§ **EXERCISE REQUIREMENTS**: Beginning with the line that holds "red rolling pin: 0 -> 2" and ending with the last line of the entries, please output each line exactly, apart from any pictures.

*** Opening INFORMATION SUPPLIED ***

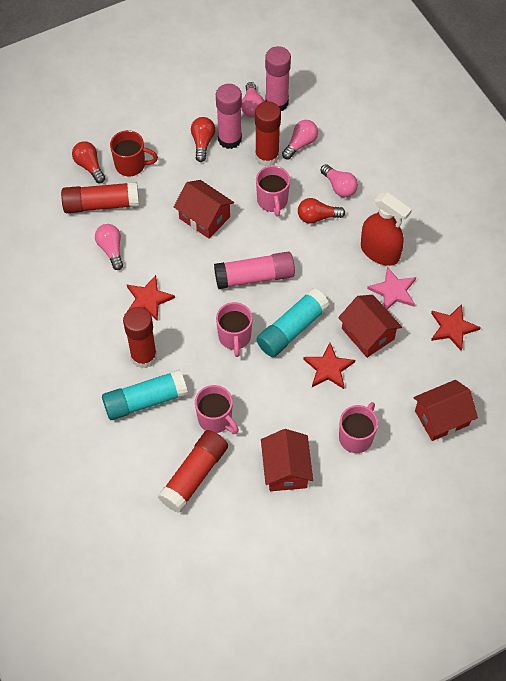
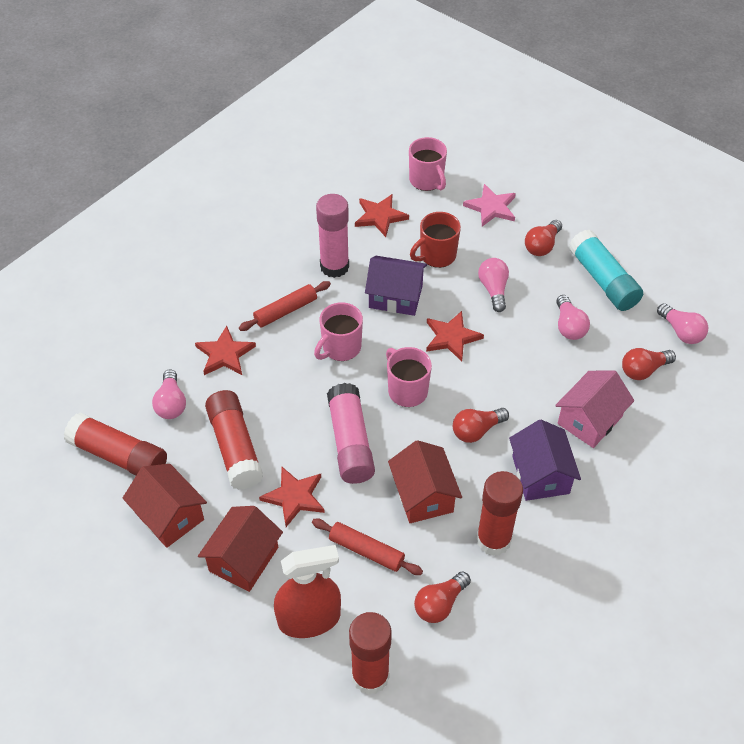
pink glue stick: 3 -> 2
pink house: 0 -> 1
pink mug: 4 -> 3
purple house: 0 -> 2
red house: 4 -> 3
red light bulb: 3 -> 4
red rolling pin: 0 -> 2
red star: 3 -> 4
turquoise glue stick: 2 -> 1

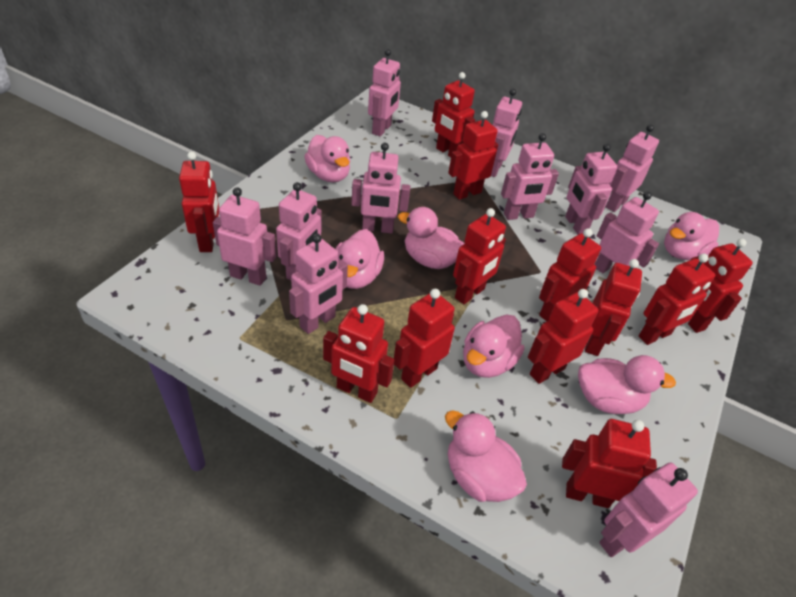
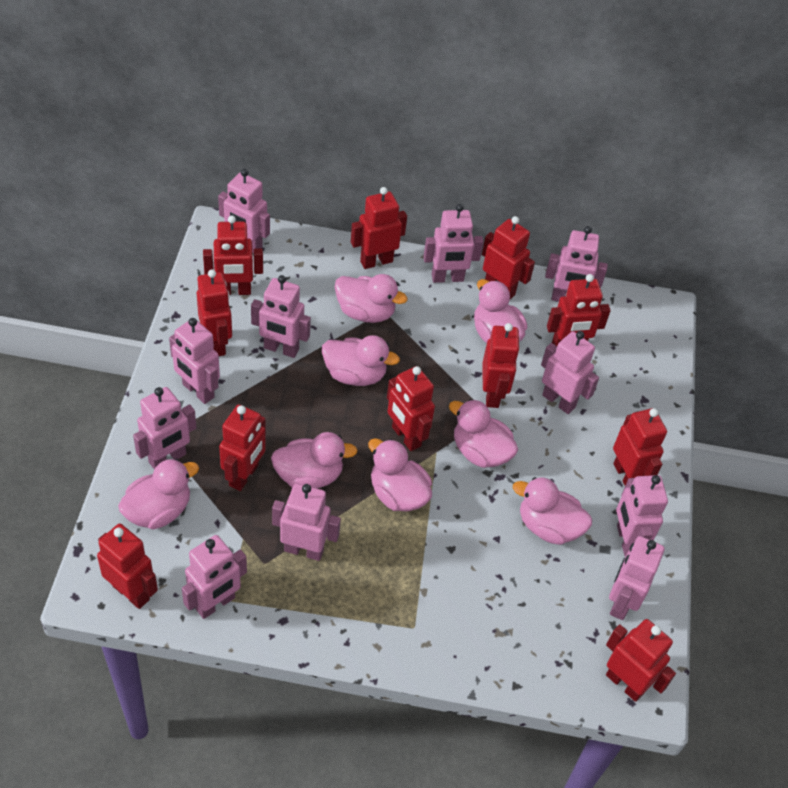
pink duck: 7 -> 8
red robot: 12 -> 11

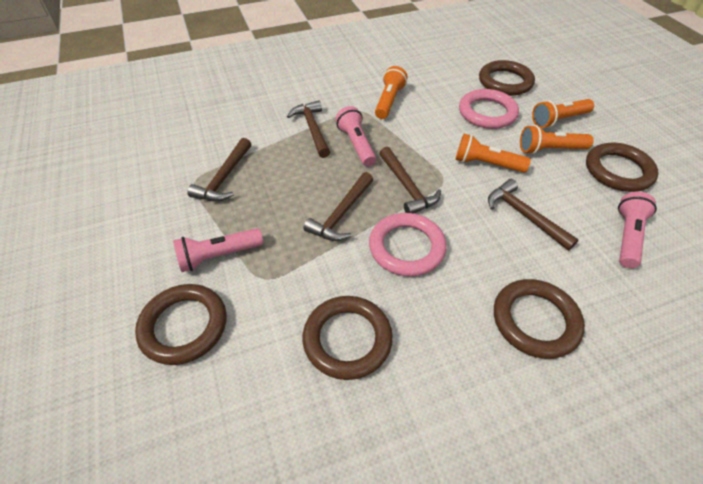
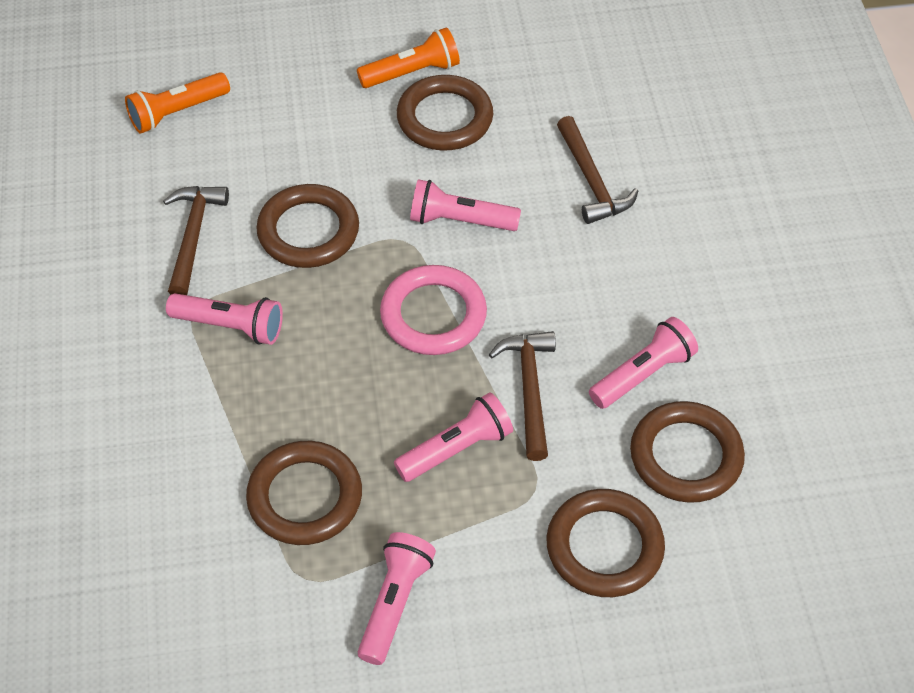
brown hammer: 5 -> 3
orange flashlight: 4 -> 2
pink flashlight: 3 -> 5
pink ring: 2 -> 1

*** Closing INFORMATION SUPPLIED ***

§ **RESULT FOR THIS EXERCISE**:
red rolling pin: 0 -> 2
red star: 3 -> 4
turquoise glue stick: 2 -> 1

pink duck: 7 -> 8
red robot: 12 -> 11

brown hammer: 5 -> 3
orange flashlight: 4 -> 2
pink flashlight: 3 -> 5
pink ring: 2 -> 1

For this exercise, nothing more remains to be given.